→ **REQUIRED ACTION**
Please copy, exactly as they appear below, the lines from the one containing "(269, 386) = (233, 236): yellow" through the one containing "(509, 249) = (671, 307): white".

#### DATA LISTING ####

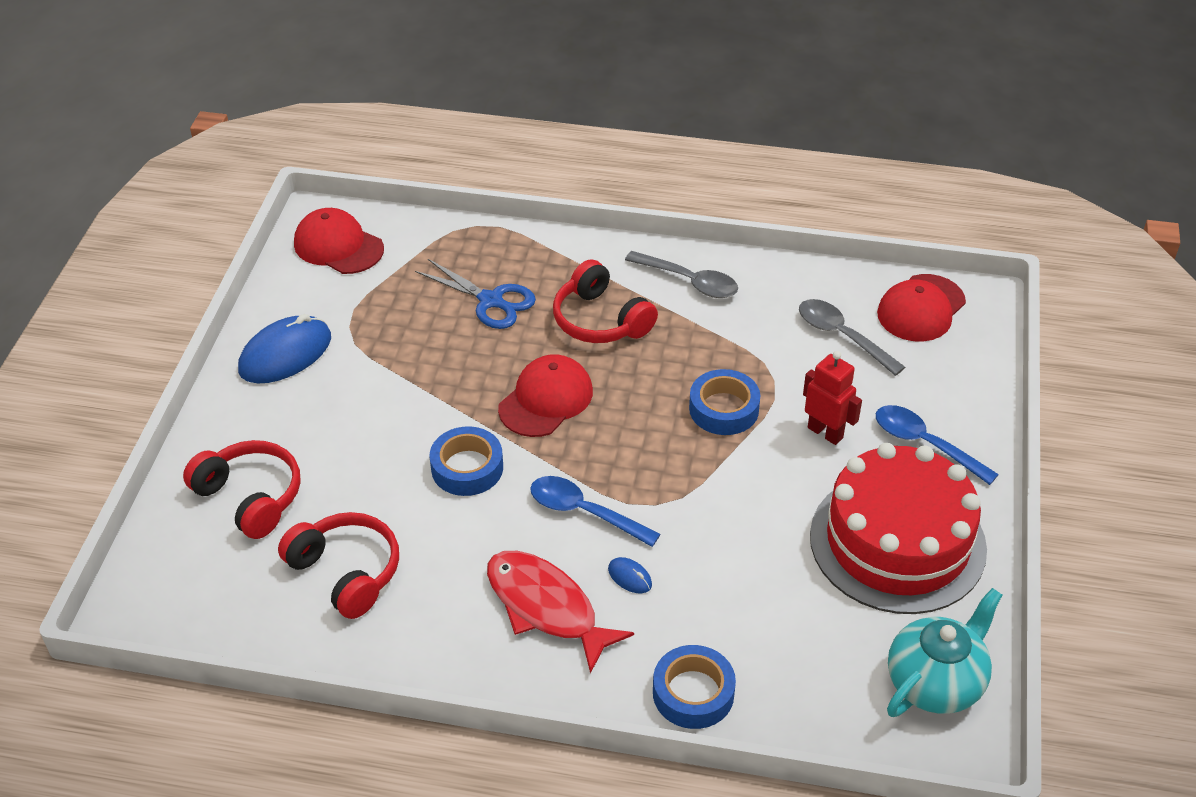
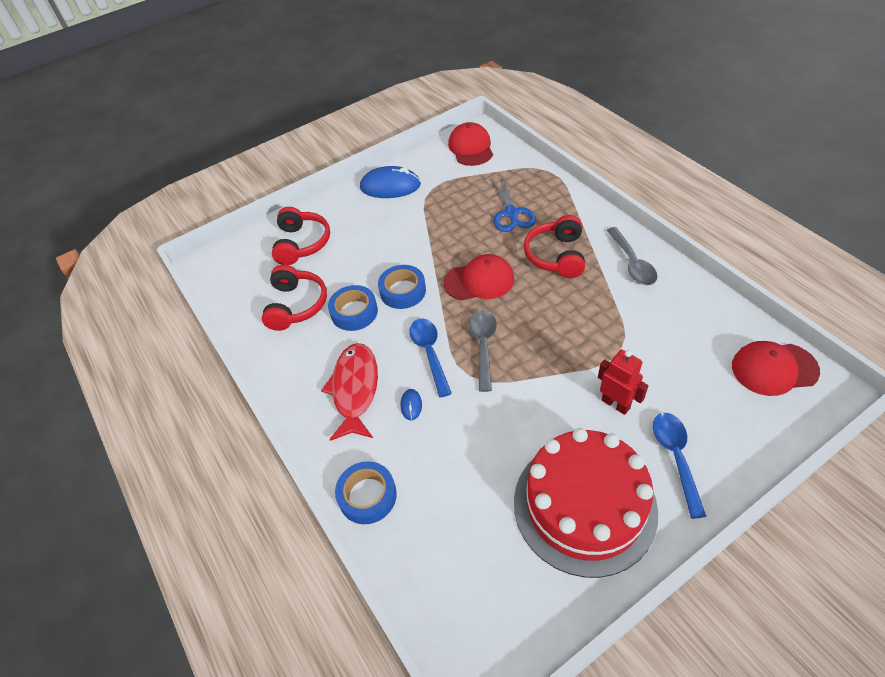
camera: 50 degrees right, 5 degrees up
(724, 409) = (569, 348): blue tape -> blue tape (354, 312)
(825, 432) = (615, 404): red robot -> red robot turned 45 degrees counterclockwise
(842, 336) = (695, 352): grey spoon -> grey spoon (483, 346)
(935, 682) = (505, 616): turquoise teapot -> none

####
#### DATA LISTING ####

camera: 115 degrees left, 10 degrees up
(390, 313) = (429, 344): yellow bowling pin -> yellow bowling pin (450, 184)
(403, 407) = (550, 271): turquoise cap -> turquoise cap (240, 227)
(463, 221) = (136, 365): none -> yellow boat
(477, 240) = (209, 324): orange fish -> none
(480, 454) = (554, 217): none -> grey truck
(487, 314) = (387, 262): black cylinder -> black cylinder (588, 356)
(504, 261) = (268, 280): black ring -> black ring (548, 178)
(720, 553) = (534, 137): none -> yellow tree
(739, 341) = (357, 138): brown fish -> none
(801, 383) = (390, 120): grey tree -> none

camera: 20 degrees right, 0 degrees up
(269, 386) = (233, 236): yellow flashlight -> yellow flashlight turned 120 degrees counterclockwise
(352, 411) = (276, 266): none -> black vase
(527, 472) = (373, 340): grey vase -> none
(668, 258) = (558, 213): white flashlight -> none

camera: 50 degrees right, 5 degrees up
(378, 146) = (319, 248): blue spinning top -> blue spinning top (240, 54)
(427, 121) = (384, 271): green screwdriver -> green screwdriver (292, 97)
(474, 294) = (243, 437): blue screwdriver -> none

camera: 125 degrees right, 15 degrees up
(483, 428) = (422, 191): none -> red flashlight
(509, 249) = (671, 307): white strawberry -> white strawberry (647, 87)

####

→ **COMPLETED TASK**
(269, 386) = (233, 236): yellow flashlight -> yellow flashlight turned 120 degrees counterclockwise
(352, 411) = (276, 266): none -> black vase
(527, 472) = (373, 340): grey vase -> none
(668, 258) = (558, 213): white flashlight -> none

camera: 50 degrees right, 5 degrees up
(378, 146) = (319, 248): blue spinning top -> blue spinning top (240, 54)
(427, 121) = (384, 271): green screwdriver -> green screwdriver (292, 97)
(474, 294) = (243, 437): blue screwdriver -> none

camera: 125 degrees right, 15 degrees up
(483, 428) = (422, 191): none -> red flashlight
(509, 249) = (671, 307): white strawberry -> white strawberry (647, 87)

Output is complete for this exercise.